Work order
Could the records below be restated word for word, without a single picture?

(Saved data entries)

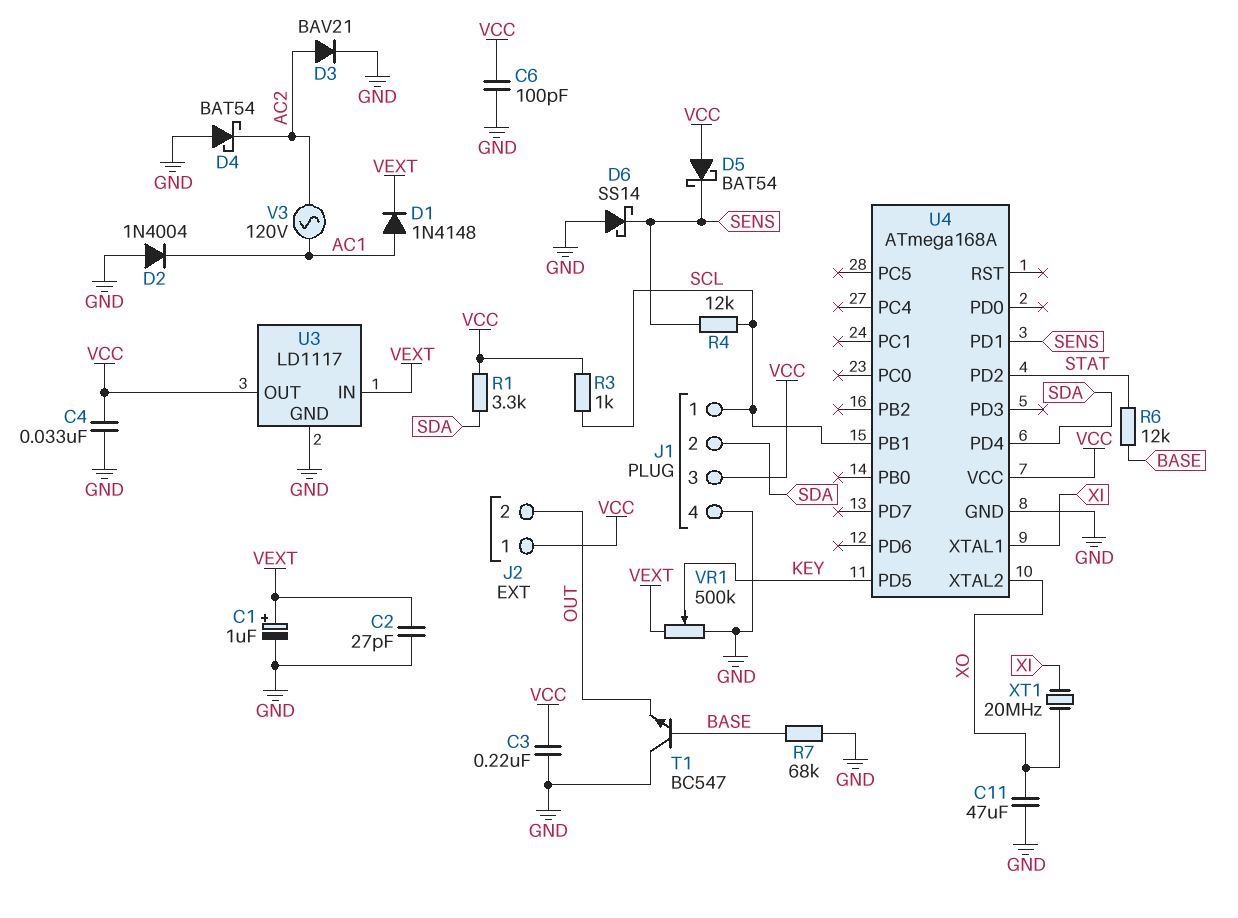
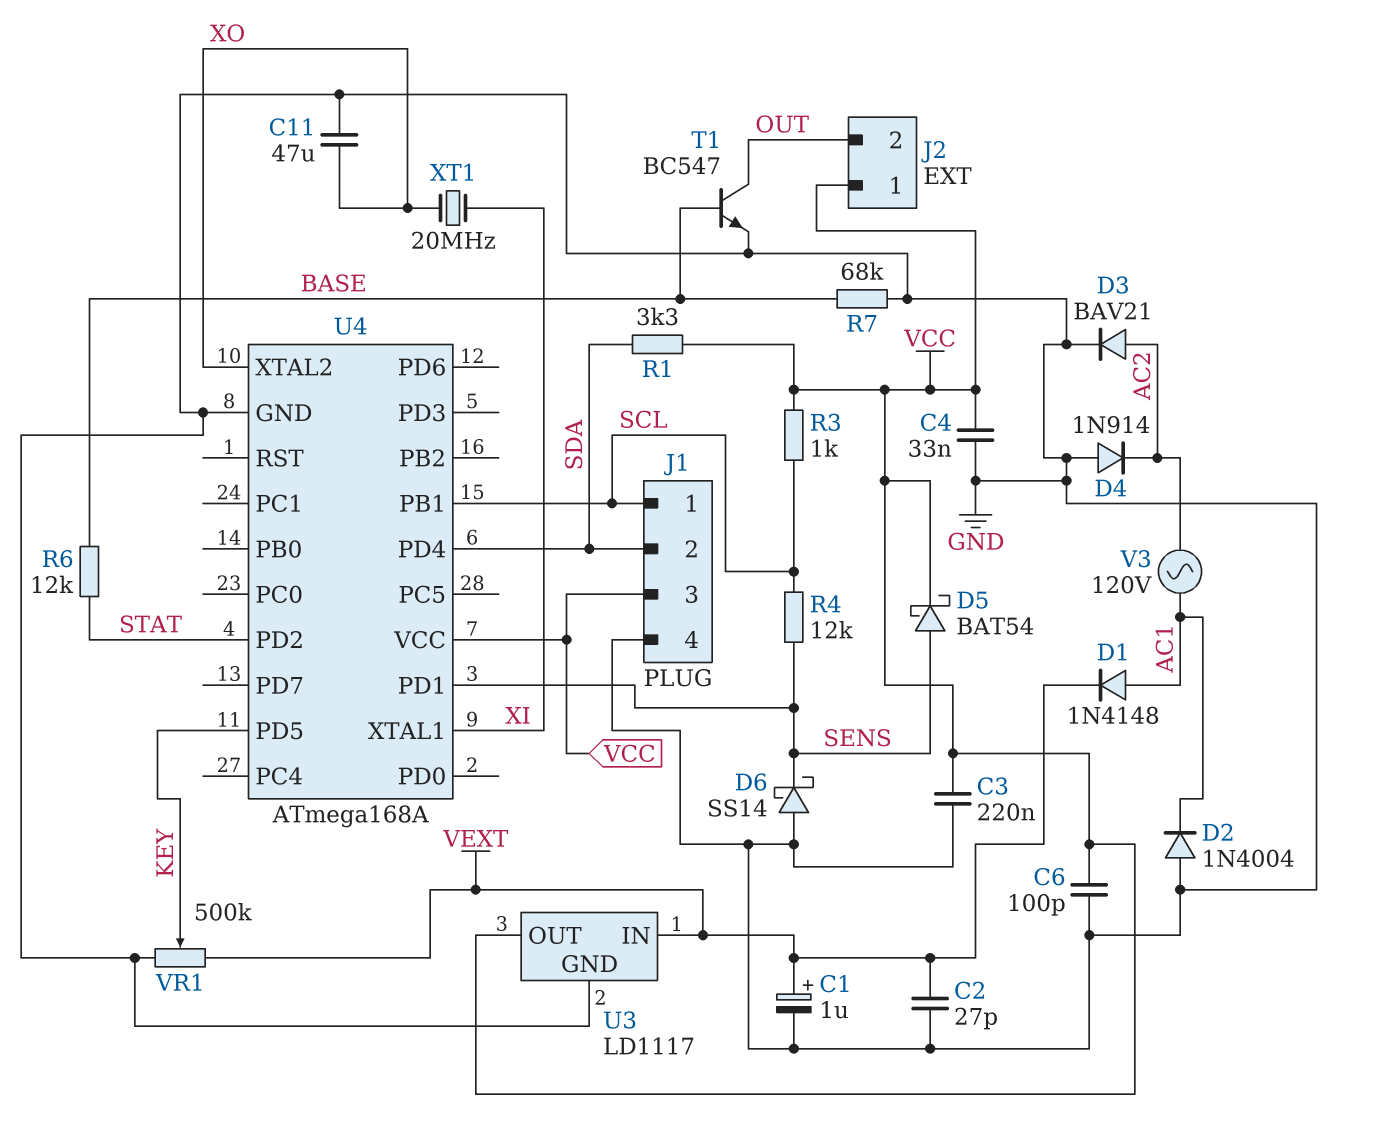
D4: schottky BAT54 (A GND, K AC2) -> diode 1N914 (A GND, K AC2)
D5: schottky BAT54 (A VCC, K SENS) -> schottky BAT54 (A SENS, K VCC)
T1: NPN BC547 (B BASE, C GND, E OUT) -> NPN BC547 (B BASE, C OUT, E GND)

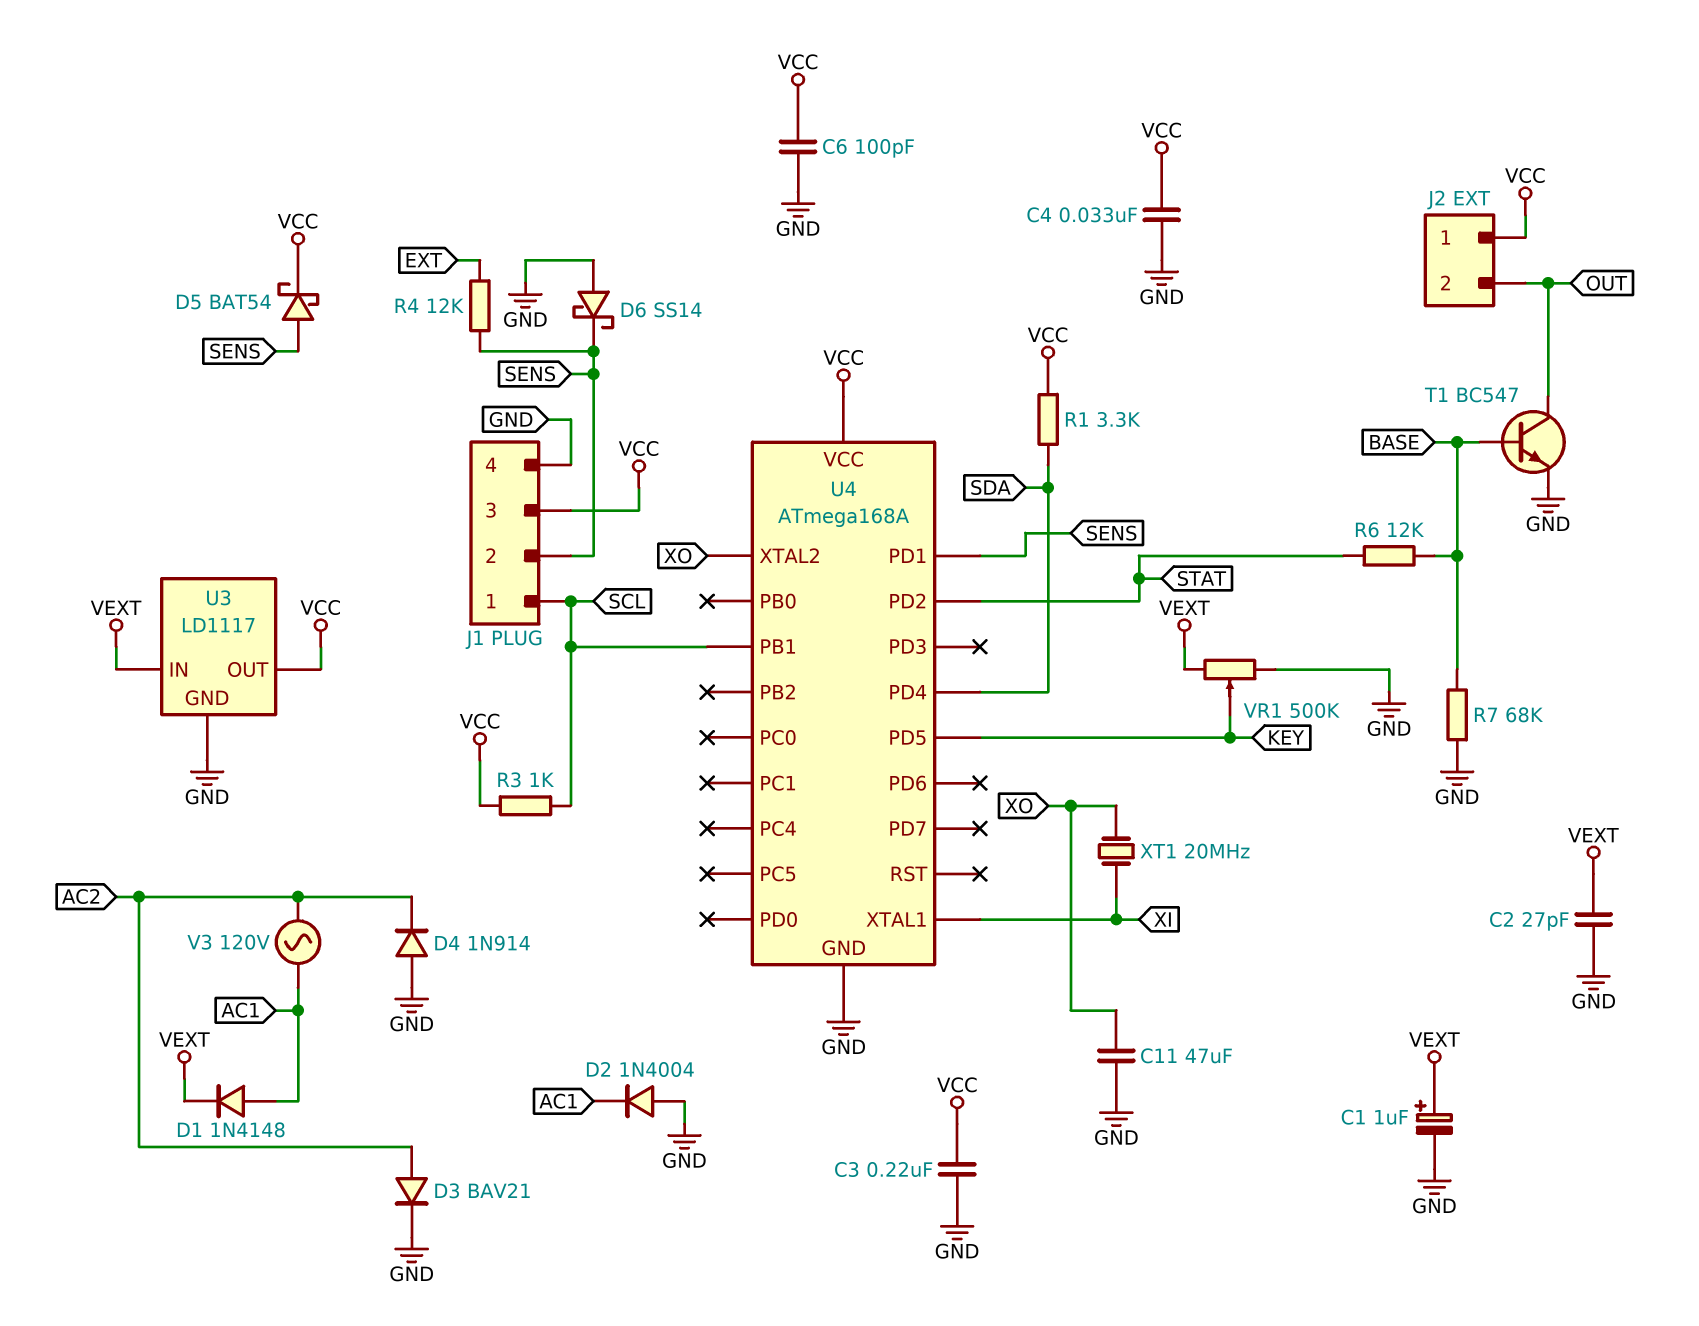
J1 pin 2: SDA -> SENS
R4: 12k (SCL, SENS) -> 12k (EXT, SENS)

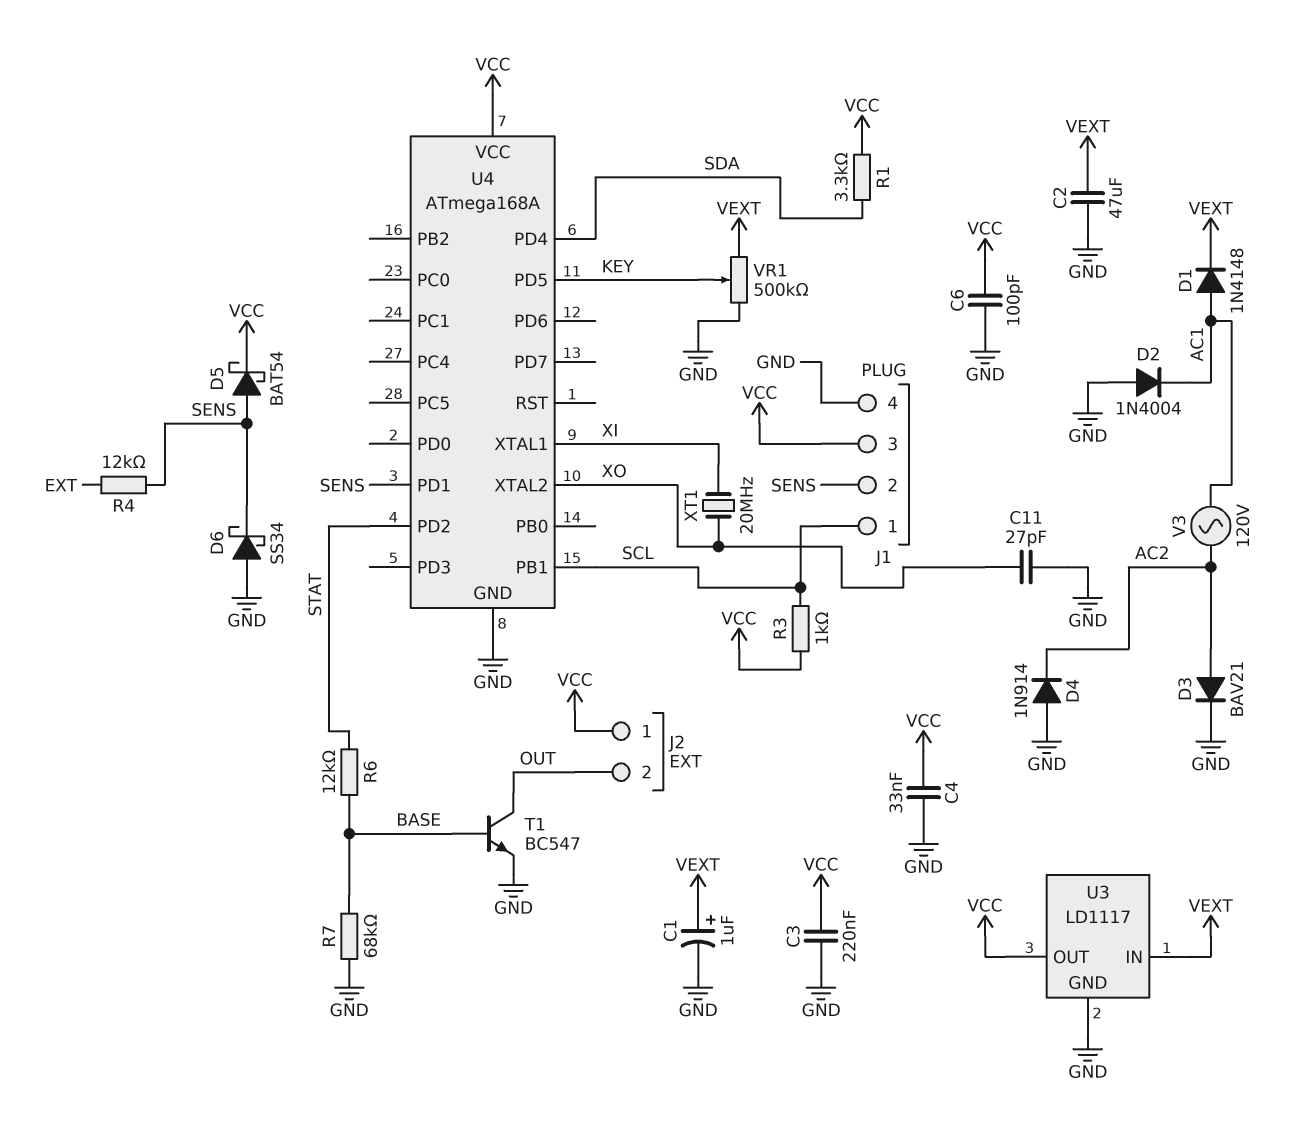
C2: 27pF (GND, VEXT) -> 47uF (GND, VEXT)
C11: 47uF (GND, XO) -> 27pF (GND, XO)
D6: schottky SS14 (A GND, K SENS) -> schottky SS34 (A GND, K SENS)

Output
D4: schottky BAT54 (A GND, K AC2) -> diode 1N914 (A GND, K AC2)
D5: schottky BAT54 (A VCC, K SENS) -> schottky BAT54 (A SENS, K VCC)
T1: NPN BC547 (B BASE, C GND, E OUT) -> NPN BC547 (B BASE, C OUT, E GND)

J1 pin 2: SDA -> SENS
R4: 12k (SCL, SENS) -> 12k (EXT, SENS)

C2: 27pF (GND, VEXT) -> 47uF (GND, VEXT)
C11: 47uF (GND, XO) -> 27pF (GND, XO)
D6: schottky SS14 (A GND, K SENS) -> schottky SS34 (A GND, K SENS)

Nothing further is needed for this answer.